START Provided entries

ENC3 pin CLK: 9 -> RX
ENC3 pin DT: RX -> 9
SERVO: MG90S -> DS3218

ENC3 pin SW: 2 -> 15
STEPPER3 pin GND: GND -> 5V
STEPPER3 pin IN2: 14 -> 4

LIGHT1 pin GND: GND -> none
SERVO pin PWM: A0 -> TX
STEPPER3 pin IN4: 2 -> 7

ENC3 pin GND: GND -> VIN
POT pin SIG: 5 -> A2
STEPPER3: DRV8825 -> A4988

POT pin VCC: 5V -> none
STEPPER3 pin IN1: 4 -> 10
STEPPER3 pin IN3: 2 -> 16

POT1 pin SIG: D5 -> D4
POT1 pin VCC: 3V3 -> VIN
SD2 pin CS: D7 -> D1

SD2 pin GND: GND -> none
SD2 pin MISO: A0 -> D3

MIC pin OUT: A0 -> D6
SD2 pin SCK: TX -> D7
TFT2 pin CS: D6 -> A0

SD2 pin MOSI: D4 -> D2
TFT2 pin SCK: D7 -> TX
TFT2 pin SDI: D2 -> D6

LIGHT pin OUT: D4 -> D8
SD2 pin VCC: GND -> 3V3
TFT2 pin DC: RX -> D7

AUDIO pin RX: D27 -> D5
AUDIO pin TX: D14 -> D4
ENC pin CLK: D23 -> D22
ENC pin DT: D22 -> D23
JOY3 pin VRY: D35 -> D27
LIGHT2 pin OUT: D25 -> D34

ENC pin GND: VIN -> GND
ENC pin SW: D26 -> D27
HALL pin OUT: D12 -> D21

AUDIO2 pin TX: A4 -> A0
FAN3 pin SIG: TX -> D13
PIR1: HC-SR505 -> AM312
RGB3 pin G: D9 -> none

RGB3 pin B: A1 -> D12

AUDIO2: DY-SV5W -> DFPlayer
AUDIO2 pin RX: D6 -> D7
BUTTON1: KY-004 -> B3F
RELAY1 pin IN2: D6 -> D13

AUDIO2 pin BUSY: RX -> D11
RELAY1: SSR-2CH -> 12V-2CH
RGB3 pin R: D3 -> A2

END Provided entries

What you will do:
Starting at the line that contains "TFT2 pin SCK: D7 -> TX", retype each line through the end of the listing above and nothing else.

Problem solution:
TFT2 pin SCK: D7 -> TX
TFT2 pin SDI: D2 -> D6

LIGHT pin OUT: D4 -> D8
SD2 pin VCC: GND -> 3V3
TFT2 pin DC: RX -> D7

AUDIO pin RX: D27 -> D5
AUDIO pin TX: D14 -> D4
ENC pin CLK: D23 -> D22
ENC pin DT: D22 -> D23
JOY3 pin VRY: D35 -> D27
LIGHT2 pin OUT: D25 -> D34

ENC pin GND: VIN -> GND
ENC pin SW: D26 -> D27
HALL pin OUT: D12 -> D21

AUDIO2 pin TX: A4 -> A0
FAN3 pin SIG: TX -> D13
PIR1: HC-SR505 -> AM312
RGB3 pin G: D9 -> none

RGB3 pin B: A1 -> D12

AUDIO2: DY-SV5W -> DFPlayer
AUDIO2 pin RX: D6 -> D7
BUTTON1: KY-004 -> B3F
RELAY1 pin IN2: D6 -> D13

AUDIO2 pin BUSY: RX -> D11
RELAY1: SSR-2CH -> 12V-2CH
RGB3 pin R: D3 -> A2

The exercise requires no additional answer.